↓
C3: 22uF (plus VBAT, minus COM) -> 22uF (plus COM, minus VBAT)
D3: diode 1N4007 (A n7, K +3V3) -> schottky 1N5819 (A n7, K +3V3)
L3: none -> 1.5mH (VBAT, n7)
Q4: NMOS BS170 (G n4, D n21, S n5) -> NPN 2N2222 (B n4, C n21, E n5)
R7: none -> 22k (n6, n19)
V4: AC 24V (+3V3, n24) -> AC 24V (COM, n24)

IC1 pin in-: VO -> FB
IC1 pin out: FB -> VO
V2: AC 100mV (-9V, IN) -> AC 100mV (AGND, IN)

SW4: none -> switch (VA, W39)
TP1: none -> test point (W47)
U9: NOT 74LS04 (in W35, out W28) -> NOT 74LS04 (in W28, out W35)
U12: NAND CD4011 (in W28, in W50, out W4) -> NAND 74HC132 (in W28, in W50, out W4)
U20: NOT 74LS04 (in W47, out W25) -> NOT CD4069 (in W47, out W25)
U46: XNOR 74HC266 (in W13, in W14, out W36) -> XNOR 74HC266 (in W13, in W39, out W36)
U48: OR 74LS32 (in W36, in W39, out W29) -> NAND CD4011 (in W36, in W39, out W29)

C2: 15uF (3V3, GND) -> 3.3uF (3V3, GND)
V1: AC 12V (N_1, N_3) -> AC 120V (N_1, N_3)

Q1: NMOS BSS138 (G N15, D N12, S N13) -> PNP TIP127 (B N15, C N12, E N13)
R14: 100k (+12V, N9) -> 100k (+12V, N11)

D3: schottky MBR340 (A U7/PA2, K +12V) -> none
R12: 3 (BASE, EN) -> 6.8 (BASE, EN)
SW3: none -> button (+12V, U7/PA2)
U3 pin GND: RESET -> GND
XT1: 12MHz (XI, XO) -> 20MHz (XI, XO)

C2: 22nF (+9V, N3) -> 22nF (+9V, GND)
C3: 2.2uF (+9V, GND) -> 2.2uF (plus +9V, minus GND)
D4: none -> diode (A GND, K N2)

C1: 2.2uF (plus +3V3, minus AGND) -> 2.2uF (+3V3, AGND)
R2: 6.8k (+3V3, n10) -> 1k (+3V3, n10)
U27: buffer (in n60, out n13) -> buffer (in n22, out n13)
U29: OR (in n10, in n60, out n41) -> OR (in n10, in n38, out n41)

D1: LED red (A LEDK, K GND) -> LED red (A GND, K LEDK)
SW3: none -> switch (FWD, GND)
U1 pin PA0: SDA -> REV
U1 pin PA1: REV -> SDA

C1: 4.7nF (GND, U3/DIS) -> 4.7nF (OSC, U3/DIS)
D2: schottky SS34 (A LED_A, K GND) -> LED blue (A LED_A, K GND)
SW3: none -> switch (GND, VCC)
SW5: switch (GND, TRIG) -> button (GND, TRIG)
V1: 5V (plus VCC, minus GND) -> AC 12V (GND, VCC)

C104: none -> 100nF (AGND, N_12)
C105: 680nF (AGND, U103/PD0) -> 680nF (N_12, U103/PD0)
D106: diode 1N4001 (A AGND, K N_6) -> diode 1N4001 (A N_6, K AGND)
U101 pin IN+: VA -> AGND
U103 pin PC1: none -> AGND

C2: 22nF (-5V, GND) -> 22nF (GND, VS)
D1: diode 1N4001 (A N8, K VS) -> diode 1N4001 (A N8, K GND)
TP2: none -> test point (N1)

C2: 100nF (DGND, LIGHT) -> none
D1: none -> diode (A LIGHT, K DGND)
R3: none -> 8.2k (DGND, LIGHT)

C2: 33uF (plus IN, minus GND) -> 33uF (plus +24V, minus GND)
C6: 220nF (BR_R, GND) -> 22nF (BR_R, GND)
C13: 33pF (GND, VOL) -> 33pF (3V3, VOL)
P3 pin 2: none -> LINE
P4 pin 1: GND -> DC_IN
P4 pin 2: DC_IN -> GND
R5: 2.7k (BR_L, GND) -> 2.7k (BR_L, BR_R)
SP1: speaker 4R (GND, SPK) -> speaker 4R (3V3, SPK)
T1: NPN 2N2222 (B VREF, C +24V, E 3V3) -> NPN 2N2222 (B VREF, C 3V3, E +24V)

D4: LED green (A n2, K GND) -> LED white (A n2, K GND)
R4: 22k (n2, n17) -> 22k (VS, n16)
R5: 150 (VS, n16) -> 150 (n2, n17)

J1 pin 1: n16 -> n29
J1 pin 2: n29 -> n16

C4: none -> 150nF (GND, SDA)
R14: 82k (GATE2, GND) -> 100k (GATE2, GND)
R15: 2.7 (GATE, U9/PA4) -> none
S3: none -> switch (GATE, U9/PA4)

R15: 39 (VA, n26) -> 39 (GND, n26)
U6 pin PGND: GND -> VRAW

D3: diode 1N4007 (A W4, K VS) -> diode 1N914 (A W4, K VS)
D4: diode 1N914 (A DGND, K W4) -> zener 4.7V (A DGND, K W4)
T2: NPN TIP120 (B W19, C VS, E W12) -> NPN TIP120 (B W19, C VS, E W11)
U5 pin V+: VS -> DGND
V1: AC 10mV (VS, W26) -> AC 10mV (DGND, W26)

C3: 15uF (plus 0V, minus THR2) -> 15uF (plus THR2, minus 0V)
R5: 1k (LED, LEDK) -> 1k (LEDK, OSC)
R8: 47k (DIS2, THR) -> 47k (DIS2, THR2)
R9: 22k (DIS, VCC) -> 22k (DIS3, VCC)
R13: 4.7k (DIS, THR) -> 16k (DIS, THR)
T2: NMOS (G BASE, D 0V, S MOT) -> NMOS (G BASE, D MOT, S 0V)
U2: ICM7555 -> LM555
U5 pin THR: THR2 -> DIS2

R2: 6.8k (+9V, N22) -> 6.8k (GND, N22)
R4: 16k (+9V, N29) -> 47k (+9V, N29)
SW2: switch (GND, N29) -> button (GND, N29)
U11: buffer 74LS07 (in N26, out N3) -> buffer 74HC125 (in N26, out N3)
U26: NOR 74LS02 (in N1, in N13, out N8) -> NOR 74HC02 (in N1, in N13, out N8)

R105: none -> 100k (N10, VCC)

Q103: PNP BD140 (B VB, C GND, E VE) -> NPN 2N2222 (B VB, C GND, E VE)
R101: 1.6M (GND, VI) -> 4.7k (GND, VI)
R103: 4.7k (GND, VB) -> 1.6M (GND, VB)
↑
Directions:
Find how many lines in the entries above use the word "test". Write the number alone.

Response box:
2